Exercise prompt = Images are to be excluded from the copy, and the records below reproduced word for word.

(Data listing)

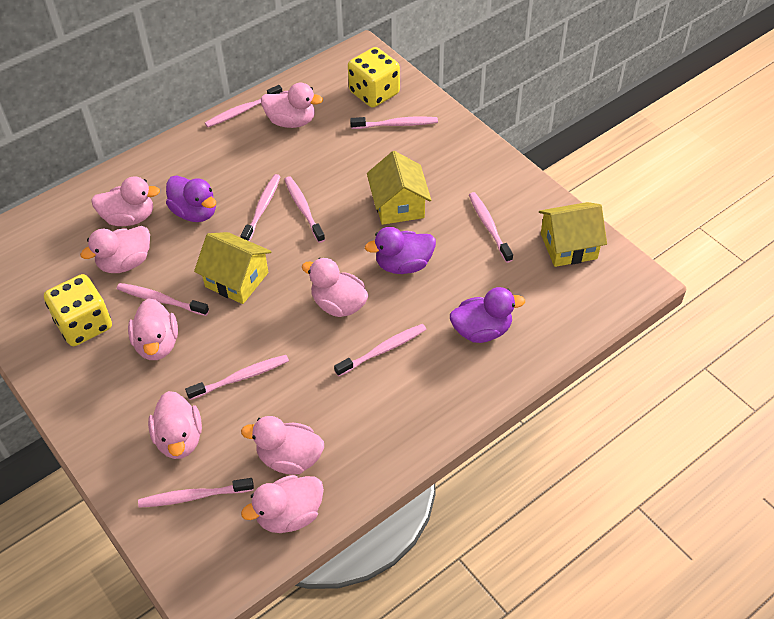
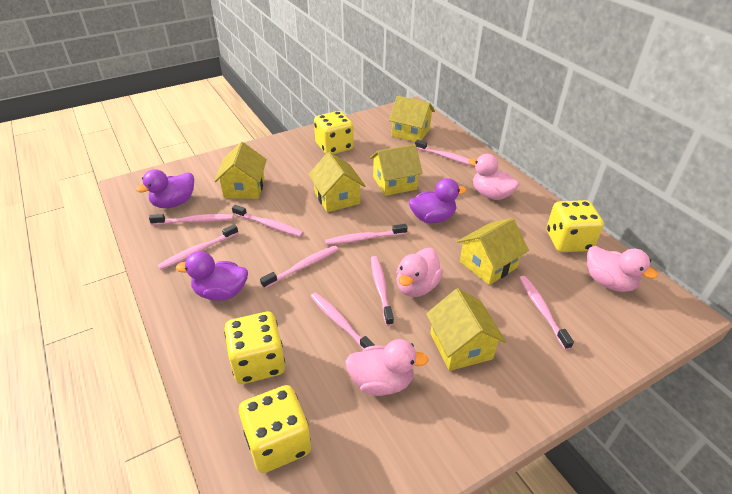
pink duck: 8 -> 4
yellow dice: 2 -> 4
yellow house: 3 -> 6

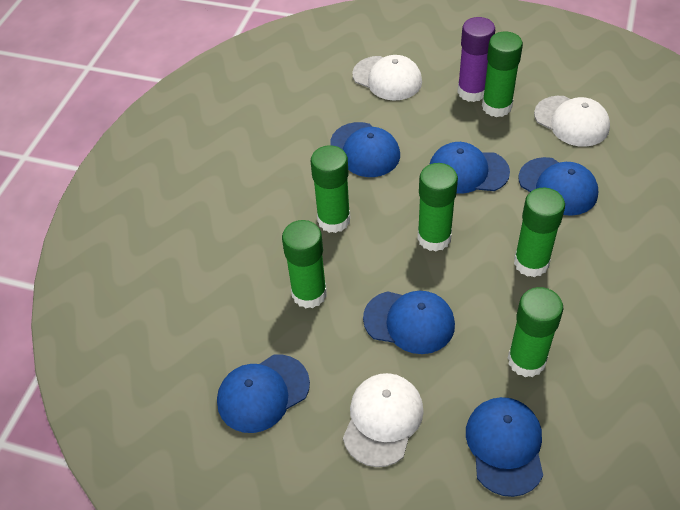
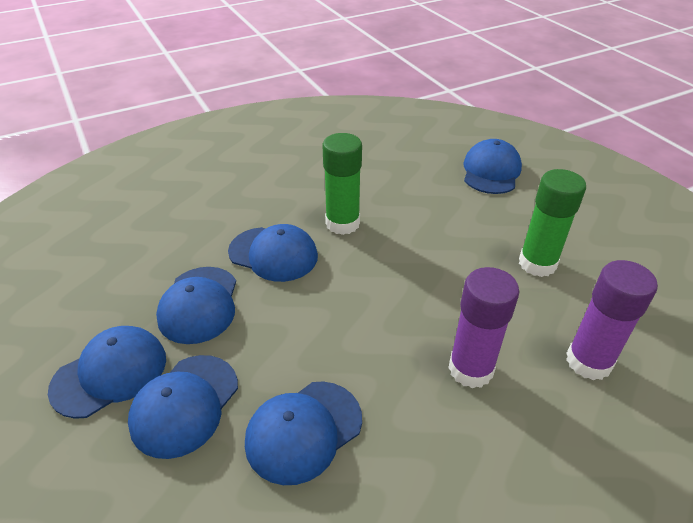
green glue stick: 6 -> 2
purple glue stick: 1 -> 2
white cap: 3 -> 0

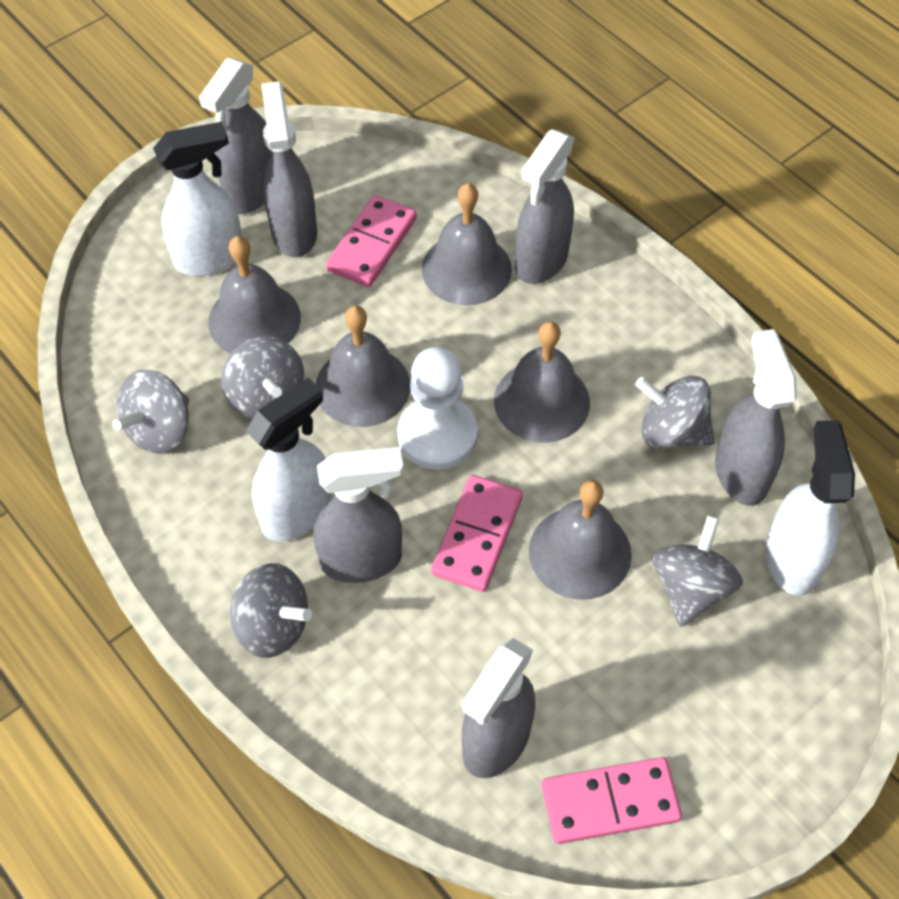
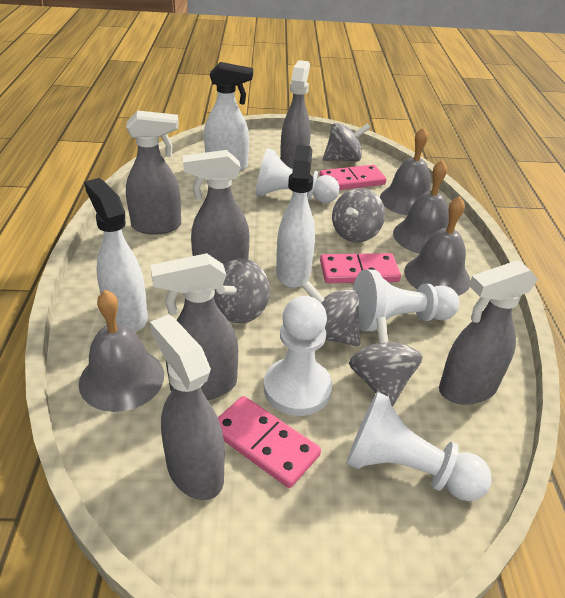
grey bell: 5 -> 4
white pawn: 1 -> 4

(End Data listing)

Your response =
pink duck: 8 -> 4
yellow dice: 2 -> 4
yellow house: 3 -> 6

green glue stick: 6 -> 2
purple glue stick: 1 -> 2
white cap: 3 -> 0

grey bell: 5 -> 4
white pawn: 1 -> 4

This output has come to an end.